• [EXERCISE INSTRUCTIONS] Each line below is to be repeated exactly; any picture is to be left out.

(Object change descriptions)

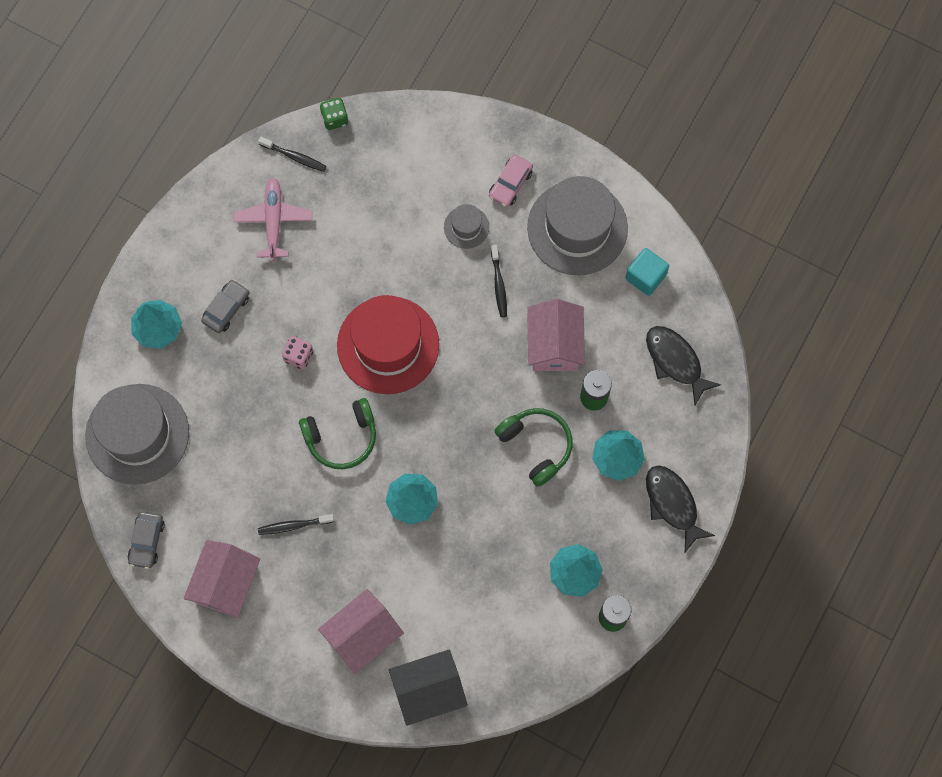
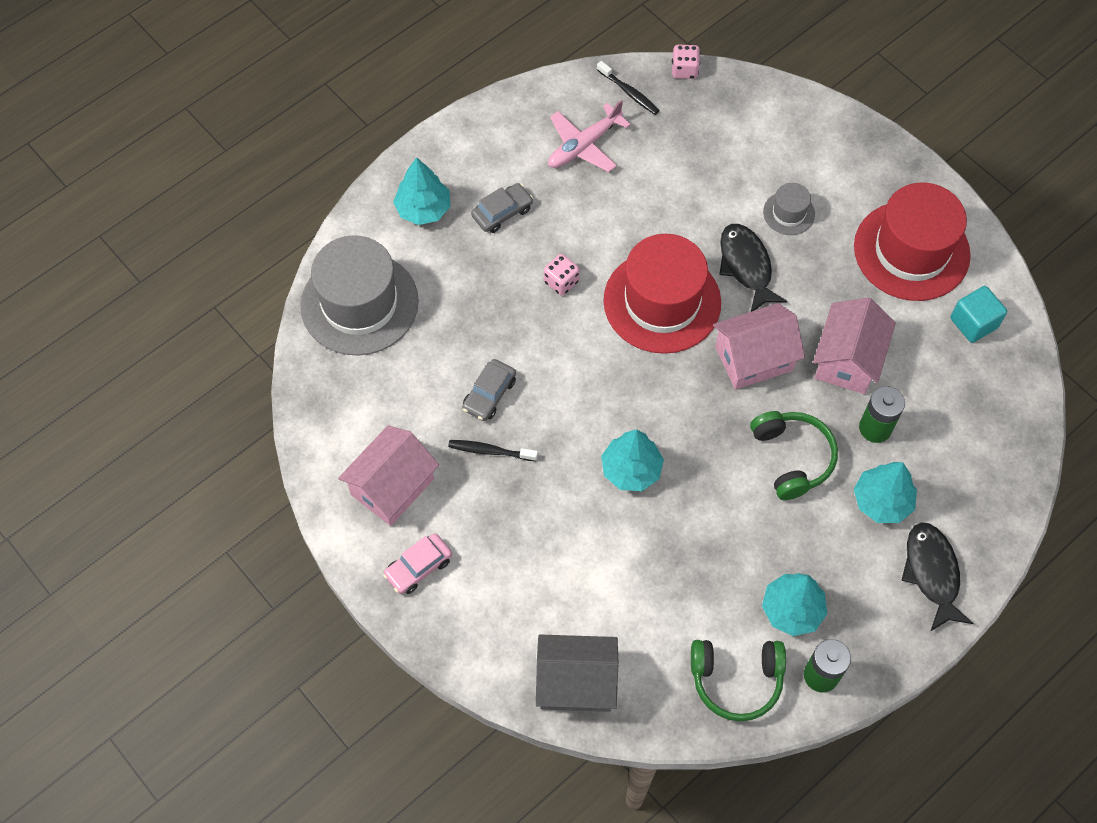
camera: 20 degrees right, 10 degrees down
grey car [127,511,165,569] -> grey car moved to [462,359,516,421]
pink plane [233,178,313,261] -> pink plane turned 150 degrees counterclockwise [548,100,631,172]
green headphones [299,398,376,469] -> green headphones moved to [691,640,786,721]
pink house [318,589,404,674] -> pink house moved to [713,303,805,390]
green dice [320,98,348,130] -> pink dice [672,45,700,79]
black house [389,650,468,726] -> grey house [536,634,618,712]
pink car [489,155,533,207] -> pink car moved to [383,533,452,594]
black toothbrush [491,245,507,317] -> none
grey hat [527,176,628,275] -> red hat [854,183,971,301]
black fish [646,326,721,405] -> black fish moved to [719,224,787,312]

• [ANSWER BOX]
camera: 20 degrees right, 10 degrees down
grey car [127,511,165,569] -> grey car moved to [462,359,516,421]
pink plane [233,178,313,261] -> pink plane turned 150 degrees counterclockwise [548,100,631,172]
green headphones [299,398,376,469] -> green headphones moved to [691,640,786,721]
pink house [318,589,404,674] -> pink house moved to [713,303,805,390]
green dice [320,98,348,130] -> pink dice [672,45,700,79]
black house [389,650,468,726] -> grey house [536,634,618,712]
pink car [489,155,533,207] -> pink car moved to [383,533,452,594]
black toothbrush [491,245,507,317] -> none
grey hat [527,176,628,275] -> red hat [854,183,971,301]
black fish [646,326,721,405] -> black fish moved to [719,224,787,312]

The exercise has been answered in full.